Prompt -
Below are records; copy every line in them that holds the word "cyan".

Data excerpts
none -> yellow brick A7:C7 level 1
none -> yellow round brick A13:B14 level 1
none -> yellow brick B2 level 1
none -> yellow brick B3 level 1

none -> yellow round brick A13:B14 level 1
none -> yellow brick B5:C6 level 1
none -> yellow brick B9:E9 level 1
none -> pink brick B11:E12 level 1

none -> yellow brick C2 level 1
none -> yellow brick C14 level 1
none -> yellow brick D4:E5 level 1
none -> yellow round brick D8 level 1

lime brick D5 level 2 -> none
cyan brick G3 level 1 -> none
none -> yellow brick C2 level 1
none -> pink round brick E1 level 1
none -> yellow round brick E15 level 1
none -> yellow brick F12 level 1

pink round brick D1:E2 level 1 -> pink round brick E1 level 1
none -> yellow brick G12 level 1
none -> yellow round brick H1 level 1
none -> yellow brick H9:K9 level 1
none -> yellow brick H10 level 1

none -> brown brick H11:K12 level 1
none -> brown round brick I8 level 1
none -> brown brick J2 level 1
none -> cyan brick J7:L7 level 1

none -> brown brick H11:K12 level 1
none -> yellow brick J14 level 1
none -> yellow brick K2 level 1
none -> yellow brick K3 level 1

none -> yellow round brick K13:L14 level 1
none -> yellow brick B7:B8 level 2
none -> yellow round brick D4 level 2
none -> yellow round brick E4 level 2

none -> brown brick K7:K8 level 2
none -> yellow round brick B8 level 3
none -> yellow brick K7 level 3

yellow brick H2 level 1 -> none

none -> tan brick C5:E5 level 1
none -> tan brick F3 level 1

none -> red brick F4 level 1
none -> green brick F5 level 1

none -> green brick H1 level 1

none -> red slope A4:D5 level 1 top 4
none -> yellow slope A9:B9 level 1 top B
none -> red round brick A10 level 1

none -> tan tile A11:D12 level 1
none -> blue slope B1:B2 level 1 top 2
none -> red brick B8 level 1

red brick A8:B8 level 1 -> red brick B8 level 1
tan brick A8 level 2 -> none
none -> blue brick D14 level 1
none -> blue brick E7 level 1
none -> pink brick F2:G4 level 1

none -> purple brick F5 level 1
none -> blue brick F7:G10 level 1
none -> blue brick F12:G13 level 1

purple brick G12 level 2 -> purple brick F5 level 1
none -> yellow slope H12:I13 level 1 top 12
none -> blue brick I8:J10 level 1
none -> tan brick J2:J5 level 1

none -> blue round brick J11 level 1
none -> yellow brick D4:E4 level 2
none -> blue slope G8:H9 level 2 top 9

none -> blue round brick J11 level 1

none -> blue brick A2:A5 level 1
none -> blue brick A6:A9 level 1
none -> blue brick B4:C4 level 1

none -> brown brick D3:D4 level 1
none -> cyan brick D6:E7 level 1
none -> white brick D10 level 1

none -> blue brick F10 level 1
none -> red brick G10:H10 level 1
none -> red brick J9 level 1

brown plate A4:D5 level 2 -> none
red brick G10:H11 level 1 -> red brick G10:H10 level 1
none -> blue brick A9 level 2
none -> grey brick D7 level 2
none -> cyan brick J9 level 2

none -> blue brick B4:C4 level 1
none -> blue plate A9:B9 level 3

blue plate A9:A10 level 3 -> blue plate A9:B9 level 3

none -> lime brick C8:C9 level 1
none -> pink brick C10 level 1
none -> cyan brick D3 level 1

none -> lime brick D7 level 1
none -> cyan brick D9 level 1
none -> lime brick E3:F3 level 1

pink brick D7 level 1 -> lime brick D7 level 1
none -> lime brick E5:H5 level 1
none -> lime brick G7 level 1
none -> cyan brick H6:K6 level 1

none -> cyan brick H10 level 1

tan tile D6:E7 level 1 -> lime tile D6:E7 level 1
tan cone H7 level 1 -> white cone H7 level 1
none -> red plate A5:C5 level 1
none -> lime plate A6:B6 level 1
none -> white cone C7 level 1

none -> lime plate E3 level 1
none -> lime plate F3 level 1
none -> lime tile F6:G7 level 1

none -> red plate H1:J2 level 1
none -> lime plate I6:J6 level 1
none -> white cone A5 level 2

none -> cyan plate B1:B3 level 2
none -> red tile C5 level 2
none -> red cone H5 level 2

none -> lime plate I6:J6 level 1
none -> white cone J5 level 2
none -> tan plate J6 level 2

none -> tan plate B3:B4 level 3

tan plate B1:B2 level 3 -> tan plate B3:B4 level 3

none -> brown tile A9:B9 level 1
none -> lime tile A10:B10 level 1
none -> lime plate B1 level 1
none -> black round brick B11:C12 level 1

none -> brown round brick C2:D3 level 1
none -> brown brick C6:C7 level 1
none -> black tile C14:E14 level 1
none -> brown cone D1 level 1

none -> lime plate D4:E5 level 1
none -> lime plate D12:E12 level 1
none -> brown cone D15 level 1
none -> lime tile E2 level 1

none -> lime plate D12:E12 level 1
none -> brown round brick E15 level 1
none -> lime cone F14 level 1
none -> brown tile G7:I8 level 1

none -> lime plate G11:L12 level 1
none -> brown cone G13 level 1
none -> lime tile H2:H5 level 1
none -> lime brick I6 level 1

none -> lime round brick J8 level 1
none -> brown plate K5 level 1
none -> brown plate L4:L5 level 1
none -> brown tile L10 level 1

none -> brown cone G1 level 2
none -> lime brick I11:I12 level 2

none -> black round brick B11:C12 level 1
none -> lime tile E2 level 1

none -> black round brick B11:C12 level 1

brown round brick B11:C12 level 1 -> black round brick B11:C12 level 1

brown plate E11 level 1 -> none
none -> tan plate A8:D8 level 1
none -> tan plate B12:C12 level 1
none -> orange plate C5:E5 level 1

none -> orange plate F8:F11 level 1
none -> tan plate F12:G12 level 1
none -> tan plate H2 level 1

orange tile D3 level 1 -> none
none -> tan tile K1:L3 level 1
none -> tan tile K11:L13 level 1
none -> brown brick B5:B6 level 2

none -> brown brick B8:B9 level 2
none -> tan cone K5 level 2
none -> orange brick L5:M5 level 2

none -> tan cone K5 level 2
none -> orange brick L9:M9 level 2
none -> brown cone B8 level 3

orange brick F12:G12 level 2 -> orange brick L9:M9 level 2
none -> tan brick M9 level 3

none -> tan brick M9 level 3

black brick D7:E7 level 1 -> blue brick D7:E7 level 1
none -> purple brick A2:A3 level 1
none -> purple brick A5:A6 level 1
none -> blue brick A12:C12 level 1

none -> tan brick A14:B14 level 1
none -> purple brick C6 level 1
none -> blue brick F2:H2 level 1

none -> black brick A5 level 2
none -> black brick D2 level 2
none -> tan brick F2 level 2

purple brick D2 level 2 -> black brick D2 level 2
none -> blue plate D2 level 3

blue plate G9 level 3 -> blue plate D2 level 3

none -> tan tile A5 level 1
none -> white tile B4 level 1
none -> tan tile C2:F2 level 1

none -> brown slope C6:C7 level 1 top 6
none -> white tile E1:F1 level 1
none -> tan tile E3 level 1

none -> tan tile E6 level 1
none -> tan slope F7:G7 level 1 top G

Exercise result -
cyan brick G3 level 1 -> none
none -> cyan brick J7:L7 level 1
none -> cyan brick D6:E7 level 1
none -> cyan brick J9 level 2
none -> cyan brick D3 level 1
none -> cyan brick D9 level 1
none -> cyan brick H6:K6 level 1
none -> cyan brick H10 level 1
none -> cyan plate B1:B3 level 2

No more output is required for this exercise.